AIM OF THE TASK: Take every line in the entries that includes the word "DRIVER" and copy it.

MATERIAL FOR THE TASK:

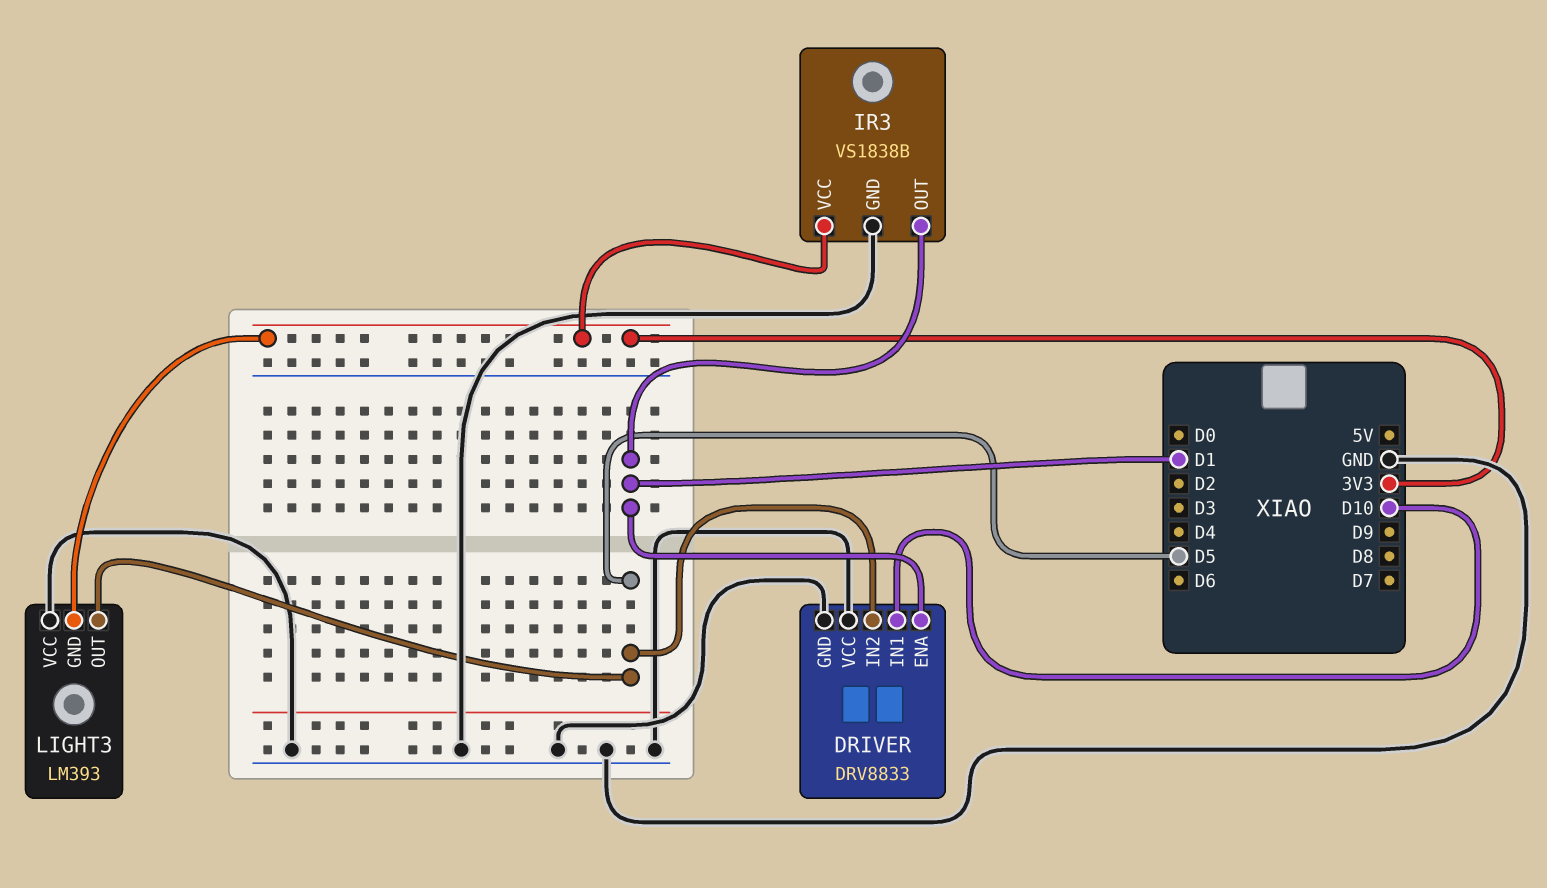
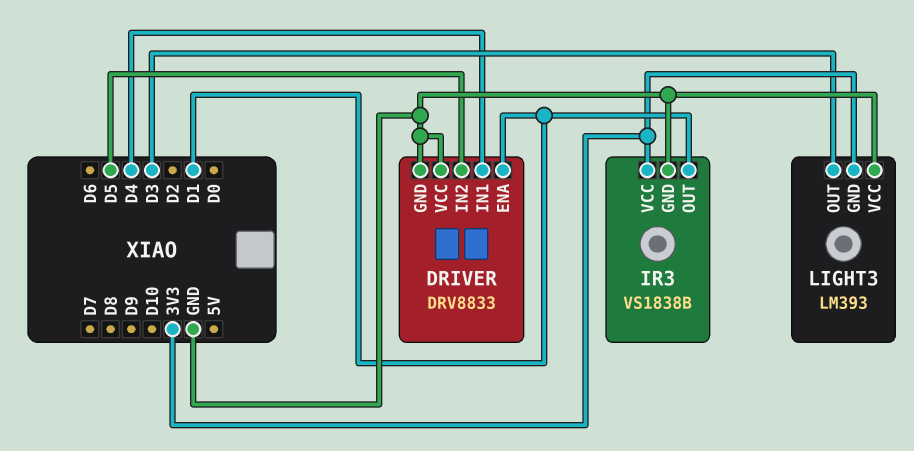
DRIVER pin IN1: D10 -> D4
LIGHT3 pin OUT: D5 -> D3

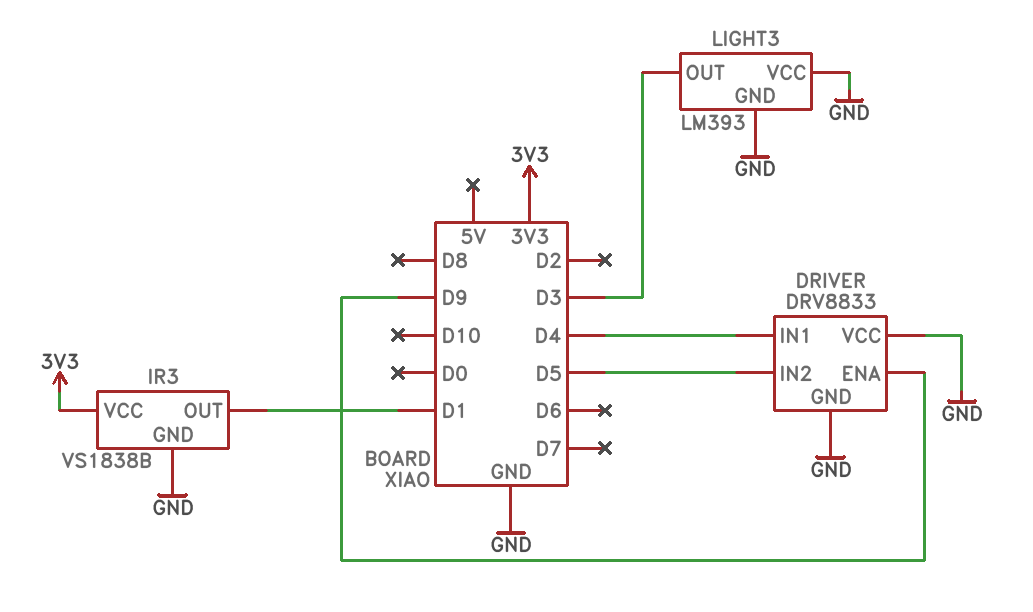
DRIVER pin ENA: D1 -> D9
LIGHT3 pin GND: 3V3 -> GND

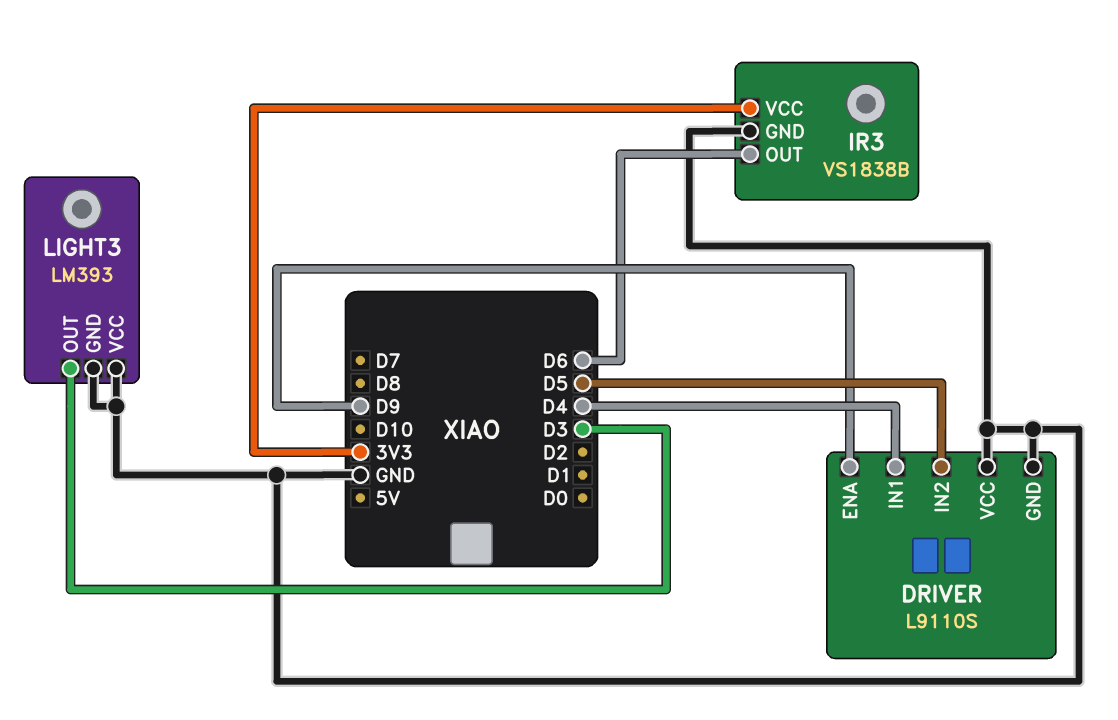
DRIVER: DRV8833 -> L9110S
IR3 pin OUT: D1 -> D6

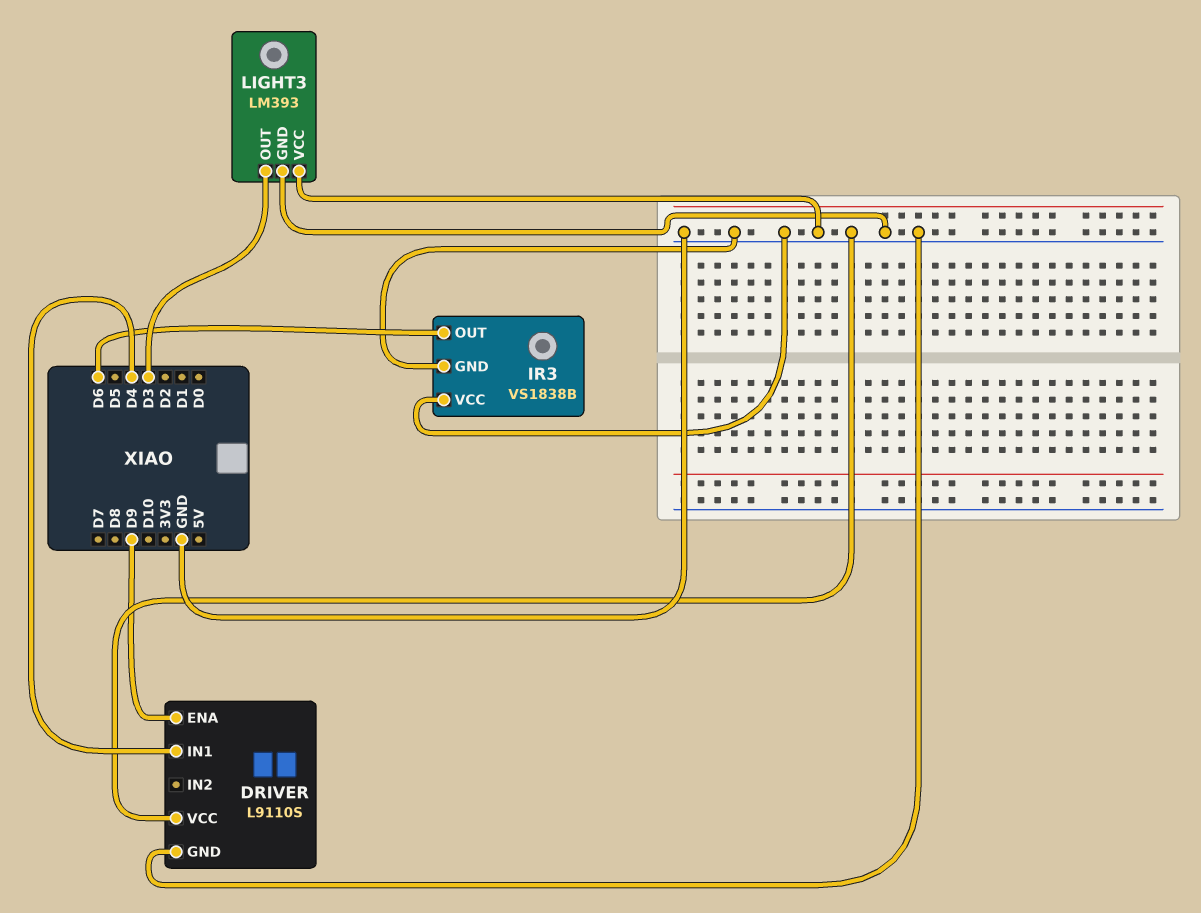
DRIVER pin IN2: D5 -> none
IR3 pin VCC: 3V3 -> GND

OUTPUT:
DRIVER pin IN1: D10 -> D4
DRIVER pin ENA: D1 -> D9
DRIVER: DRV8833 -> L9110S
DRIVER pin IN2: D5 -> none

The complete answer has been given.